#### How to complete this task
Copy all the entries word for word, but omit the pictures.

#### Dataset records
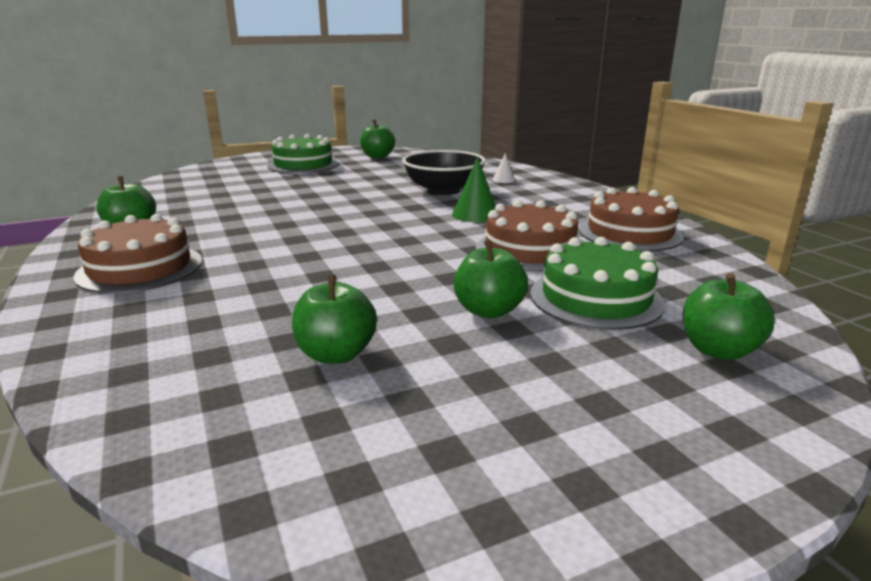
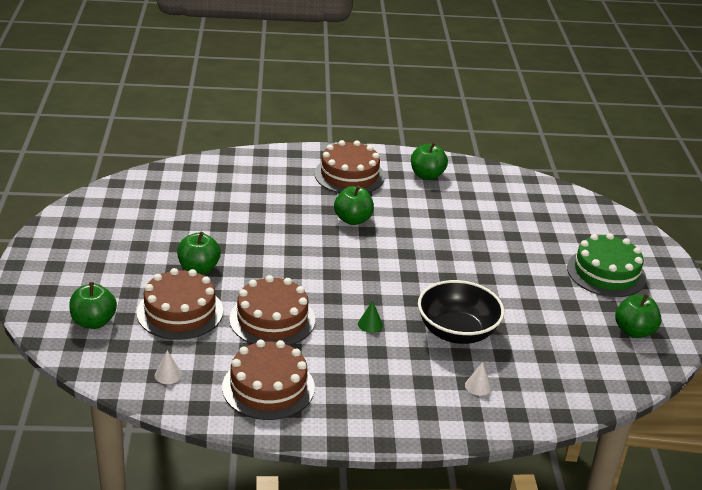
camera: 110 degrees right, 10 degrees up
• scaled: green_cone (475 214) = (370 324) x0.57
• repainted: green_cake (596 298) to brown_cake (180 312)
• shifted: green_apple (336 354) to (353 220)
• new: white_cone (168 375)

#### Written response
camera: 110 degrees right, 10 degrees up
• scaled: green_cone (475 214) = (370 324) x0.57
• repainted: green_cake (596 298) to brown_cake (180 312)
• shifted: green_apple (336 354) to (353 220)
• new: white_cone (168 375)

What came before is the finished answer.